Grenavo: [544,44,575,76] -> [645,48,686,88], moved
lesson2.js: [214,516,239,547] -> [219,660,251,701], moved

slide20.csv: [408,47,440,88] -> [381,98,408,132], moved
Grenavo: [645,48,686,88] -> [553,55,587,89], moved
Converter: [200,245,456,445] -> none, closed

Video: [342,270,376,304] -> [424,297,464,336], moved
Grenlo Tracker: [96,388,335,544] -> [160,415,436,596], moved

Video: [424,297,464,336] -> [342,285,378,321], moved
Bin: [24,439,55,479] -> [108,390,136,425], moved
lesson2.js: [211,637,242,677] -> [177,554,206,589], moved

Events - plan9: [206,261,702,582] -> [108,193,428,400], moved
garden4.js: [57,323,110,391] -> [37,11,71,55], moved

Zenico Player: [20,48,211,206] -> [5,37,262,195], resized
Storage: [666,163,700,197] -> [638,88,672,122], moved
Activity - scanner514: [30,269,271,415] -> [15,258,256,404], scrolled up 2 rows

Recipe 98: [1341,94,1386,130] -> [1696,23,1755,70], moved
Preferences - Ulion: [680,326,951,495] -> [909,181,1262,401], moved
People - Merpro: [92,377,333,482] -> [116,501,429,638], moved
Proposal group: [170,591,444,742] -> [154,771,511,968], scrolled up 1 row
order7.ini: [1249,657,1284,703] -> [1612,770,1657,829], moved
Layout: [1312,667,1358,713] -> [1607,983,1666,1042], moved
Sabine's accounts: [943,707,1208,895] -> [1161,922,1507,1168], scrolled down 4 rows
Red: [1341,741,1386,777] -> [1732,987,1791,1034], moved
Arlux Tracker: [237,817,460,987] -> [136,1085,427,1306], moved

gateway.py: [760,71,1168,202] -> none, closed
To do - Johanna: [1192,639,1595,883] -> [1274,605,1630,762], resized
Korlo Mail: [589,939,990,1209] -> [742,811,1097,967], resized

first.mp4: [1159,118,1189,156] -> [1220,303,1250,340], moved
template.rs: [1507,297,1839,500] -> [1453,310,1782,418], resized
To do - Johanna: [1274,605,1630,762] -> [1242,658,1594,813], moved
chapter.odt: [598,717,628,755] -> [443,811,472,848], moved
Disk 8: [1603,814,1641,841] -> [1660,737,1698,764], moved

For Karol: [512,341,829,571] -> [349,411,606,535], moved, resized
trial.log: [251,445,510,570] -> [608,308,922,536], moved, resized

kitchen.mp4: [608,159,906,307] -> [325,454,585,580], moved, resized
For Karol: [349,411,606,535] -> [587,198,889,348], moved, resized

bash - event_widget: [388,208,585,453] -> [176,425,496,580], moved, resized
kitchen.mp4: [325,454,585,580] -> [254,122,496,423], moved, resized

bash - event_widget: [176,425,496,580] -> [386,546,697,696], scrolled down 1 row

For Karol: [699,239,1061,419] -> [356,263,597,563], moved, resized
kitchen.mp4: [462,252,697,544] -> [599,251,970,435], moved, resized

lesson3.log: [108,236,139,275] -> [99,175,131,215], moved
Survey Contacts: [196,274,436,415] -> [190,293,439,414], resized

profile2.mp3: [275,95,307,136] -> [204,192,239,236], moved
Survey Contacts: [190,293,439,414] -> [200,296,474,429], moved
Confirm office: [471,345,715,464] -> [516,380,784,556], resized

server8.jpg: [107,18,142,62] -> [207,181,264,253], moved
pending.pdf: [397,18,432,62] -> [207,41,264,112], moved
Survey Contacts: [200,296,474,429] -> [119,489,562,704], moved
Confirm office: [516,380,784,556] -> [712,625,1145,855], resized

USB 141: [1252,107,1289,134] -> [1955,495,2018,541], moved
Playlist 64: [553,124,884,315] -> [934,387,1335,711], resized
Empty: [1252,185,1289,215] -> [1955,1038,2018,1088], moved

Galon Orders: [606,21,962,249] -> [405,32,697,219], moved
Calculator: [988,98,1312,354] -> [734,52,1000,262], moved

┄┄┄┄┄┄┄┄┄┄┄┄┄┄┄┄┄┄┄┄

## Problem to solve
Set down the whole listing once more, exactly as it appears.

## Solution to this exercise
Grenavo: [544,44,575,76] -> [645,48,686,88], moved
lesson2.js: [214,516,239,547] -> [219,660,251,701], moved

slide20.csv: [408,47,440,88] -> [381,98,408,132], moved
Grenavo: [645,48,686,88] -> [553,55,587,89], moved
Converter: [200,245,456,445] -> none, closed

Video: [342,270,376,304] -> [424,297,464,336], moved
Grenlo Tracker: [96,388,335,544] -> [160,415,436,596], moved

Video: [424,297,464,336] -> [342,285,378,321], moved
Bin: [24,439,55,479] -> [108,390,136,425], moved
lesson2.js: [211,637,242,677] -> [177,554,206,589], moved

Events - plan9: [206,261,702,582] -> [108,193,428,400], moved
garden4.js: [57,323,110,391] -> [37,11,71,55], moved

Zenico Player: [20,48,211,206] -> [5,37,262,195], resized
Storage: [666,163,700,197] -> [638,88,672,122], moved
Activity - scanner514: [30,269,271,415] -> [15,258,256,404], scrolled up 2 rows

Recipe 98: [1341,94,1386,130] -> [1696,23,1755,70], moved
Preferences - Ulion: [680,326,951,495] -> [909,181,1262,401], moved
People - Merpro: [92,377,333,482] -> [116,501,429,638], moved
Proposal group: [170,591,444,742] -> [154,771,511,968], scrolled up 1 row
order7.ini: [1249,657,1284,703] -> [1612,770,1657,829], moved
Layout: [1312,667,1358,713] -> [1607,983,1666,1042], moved
Sabine's accounts: [943,707,1208,895] -> [1161,922,1507,1168], scrolled down 4 rows
Red: [1341,741,1386,777] -> [1732,987,1791,1034], moved
Arlux Tracker: [237,817,460,987] -> [136,1085,427,1306], moved

gateway.py: [760,71,1168,202] -> none, closed
To do - Johanna: [1192,639,1595,883] -> [1274,605,1630,762], resized
Korlo Mail: [589,939,990,1209] -> [742,811,1097,967], resized

first.mp4: [1159,118,1189,156] -> [1220,303,1250,340], moved
template.rs: [1507,297,1839,500] -> [1453,310,1782,418], resized
To do - Johanna: [1274,605,1630,762] -> [1242,658,1594,813], moved
chapter.odt: [598,717,628,755] -> [443,811,472,848], moved
Disk 8: [1603,814,1641,841] -> [1660,737,1698,764], moved

For Karol: [512,341,829,571] -> [349,411,606,535], moved, resized
trial.log: [251,445,510,570] -> [608,308,922,536], moved, resized

kitchen.mp4: [608,159,906,307] -> [325,454,585,580], moved, resized
For Karol: [349,411,606,535] -> [587,198,889,348], moved, resized

bash - event_widget: [388,208,585,453] -> [176,425,496,580], moved, resized
kitchen.mp4: [325,454,585,580] -> [254,122,496,423], moved, resized

bash - event_widget: [176,425,496,580] -> [386,546,697,696], scrolled down 1 row

For Karol: [699,239,1061,419] -> [356,263,597,563], moved, resized
kitchen.mp4: [462,252,697,544] -> [599,251,970,435], moved, resized

lesson3.log: [108,236,139,275] -> [99,175,131,215], moved
Survey Contacts: [196,274,436,415] -> [190,293,439,414], resized

profile2.mp3: [275,95,307,136] -> [204,192,239,236], moved
Survey Contacts: [190,293,439,414] -> [200,296,474,429], moved
Confirm office: [471,345,715,464] -> [516,380,784,556], resized

server8.jpg: [107,18,142,62] -> [207,181,264,253], moved
pending.pdf: [397,18,432,62] -> [207,41,264,112], moved
Survey Contacts: [200,296,474,429] -> [119,489,562,704], moved
Confirm office: [516,380,784,556] -> [712,625,1145,855], resized

USB 141: [1252,107,1289,134] -> [1955,495,2018,541], moved
Playlist 64: [553,124,884,315] -> [934,387,1335,711], resized
Empty: [1252,185,1289,215] -> [1955,1038,2018,1088], moved

Galon Orders: [606,21,962,249] -> [405,32,697,219], moved
Calculator: [988,98,1312,354] -> [734,52,1000,262], moved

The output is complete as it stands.